BEGIN

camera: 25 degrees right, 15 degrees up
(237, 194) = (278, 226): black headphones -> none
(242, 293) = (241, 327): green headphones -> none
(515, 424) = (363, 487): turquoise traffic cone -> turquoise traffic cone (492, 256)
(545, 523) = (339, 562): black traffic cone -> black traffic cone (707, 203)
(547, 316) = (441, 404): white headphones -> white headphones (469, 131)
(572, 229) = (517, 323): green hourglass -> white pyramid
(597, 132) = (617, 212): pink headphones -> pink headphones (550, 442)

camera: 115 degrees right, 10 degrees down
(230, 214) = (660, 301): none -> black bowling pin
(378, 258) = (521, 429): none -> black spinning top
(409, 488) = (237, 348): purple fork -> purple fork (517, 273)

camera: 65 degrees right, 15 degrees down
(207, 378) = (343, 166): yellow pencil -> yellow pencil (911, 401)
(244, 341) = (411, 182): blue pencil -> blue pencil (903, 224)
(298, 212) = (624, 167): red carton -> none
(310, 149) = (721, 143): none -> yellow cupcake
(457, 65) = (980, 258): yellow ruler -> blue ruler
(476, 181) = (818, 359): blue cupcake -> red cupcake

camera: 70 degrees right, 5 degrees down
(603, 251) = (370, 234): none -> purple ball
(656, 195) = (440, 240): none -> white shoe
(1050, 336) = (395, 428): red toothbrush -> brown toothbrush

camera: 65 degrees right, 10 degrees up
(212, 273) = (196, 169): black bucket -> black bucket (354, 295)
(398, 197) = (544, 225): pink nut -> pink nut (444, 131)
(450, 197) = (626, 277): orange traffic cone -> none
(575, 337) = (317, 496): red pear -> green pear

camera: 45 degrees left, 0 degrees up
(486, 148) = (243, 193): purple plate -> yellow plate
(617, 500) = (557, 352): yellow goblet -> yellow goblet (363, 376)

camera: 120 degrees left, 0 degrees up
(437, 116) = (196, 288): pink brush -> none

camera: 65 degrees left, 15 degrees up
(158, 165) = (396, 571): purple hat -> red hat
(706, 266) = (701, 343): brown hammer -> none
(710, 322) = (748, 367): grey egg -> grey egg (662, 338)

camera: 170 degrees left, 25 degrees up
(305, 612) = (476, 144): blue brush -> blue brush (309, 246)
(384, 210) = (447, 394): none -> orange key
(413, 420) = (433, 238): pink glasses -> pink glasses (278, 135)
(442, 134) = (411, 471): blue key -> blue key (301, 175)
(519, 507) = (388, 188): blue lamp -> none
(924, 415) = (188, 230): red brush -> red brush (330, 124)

END

(TASK OBJECTIVE): In the records above, the line with "camera: 70 degrees right, 5 degrees down" marks the start and the line with "(398, 197) = (544, 225): pink" marks the end; copy that stretch exactly, both lines included, and nothing else.

(SOLVED EXERCISE):
camera: 70 degrees right, 5 degrees down
(603, 251) = (370, 234): none -> purple ball
(656, 195) = (440, 240): none -> white shoe
(1050, 336) = (395, 428): red toothbrush -> brown toothbrush

camera: 65 degrees right, 10 degrees up
(212, 273) = (196, 169): black bucket -> black bucket (354, 295)
(398, 197) = (544, 225): pink nut -> pink nut (444, 131)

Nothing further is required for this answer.